Write out the following data line for line, with no changes to any character.

** BEGIN RECORDS SUPPLIED **

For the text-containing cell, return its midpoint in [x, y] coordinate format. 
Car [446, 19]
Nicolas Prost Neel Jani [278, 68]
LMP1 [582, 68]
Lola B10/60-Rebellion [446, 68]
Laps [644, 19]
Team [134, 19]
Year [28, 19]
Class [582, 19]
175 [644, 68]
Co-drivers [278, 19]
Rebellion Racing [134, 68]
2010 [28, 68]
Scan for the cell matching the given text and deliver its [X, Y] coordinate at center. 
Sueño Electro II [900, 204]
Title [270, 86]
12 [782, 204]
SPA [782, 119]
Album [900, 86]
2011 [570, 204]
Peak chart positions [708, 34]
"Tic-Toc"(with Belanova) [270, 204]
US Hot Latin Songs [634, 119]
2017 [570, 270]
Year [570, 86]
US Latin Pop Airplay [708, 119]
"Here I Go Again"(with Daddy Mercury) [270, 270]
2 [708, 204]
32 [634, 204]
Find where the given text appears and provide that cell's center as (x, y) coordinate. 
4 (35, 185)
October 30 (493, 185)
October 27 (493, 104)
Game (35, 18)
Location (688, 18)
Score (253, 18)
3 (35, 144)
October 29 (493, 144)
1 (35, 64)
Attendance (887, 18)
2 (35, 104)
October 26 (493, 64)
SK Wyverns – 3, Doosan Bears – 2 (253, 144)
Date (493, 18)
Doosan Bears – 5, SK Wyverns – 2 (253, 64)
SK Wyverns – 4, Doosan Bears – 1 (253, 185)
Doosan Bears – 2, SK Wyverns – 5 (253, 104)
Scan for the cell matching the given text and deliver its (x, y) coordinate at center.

** END RECORDS SUPPLIED **

WRITTEN SOLUTION -
For the text-containing cell, return its midpoint in [x, y] coordinate format. 
Car [446, 19]
Nicolas Prost Neel Jani [278, 68]
LMP1 [582, 68]
Lola B10/60-Rebellion [446, 68]
Laps [644, 19]
Team [134, 19]
Year [28, 19]
Class [582, 19]
175 [644, 68]
Co-drivers [278, 19]
Rebellion Racing [134, 68]
2010 [28, 68]
Scan for the cell matching the given text and deliver its [X, Y] coordinate at center. 
Sueño Electro II [900, 204]
Title [270, 86]
12 [782, 204]
SPA [782, 119]
Album [900, 86]
2011 [570, 204]
Peak chart positions [708, 34]
"Tic-Toc"(with Belanova) [270, 204]
US Hot Latin Songs [634, 119]
2017 [570, 270]
Year [570, 86]
US Latin Pop Airplay [708, 119]
"Here I Go Again"(with Daddy Mercury) [270, 270]
2 [708, 204]
32 [634, 204]
Find where the given text appears and provide that cell's center as (x, y) coordinate. 
4 (35, 185)
October 30 (493, 185)
October 27 (493, 104)
Game (35, 18)
Location (688, 18)
Score (253, 18)
3 (35, 144)
October 29 (493, 144)
1 (35, 64)
Attendance (887, 18)
2 (35, 104)
October 26 (493, 64)
SK Wyverns – 3, Doosan Bears – 2 (253, 144)
Date (493, 18)
Doosan Bears – 5, SK Wyverns – 2 (253, 64)
SK Wyverns – 4, Doosan Bears – 1 (253, 185)
Doosan Bears – 2, SK Wyverns – 5 (253, 104)
Scan for the cell matching the given text and deliver its (x, y) coordinate at center.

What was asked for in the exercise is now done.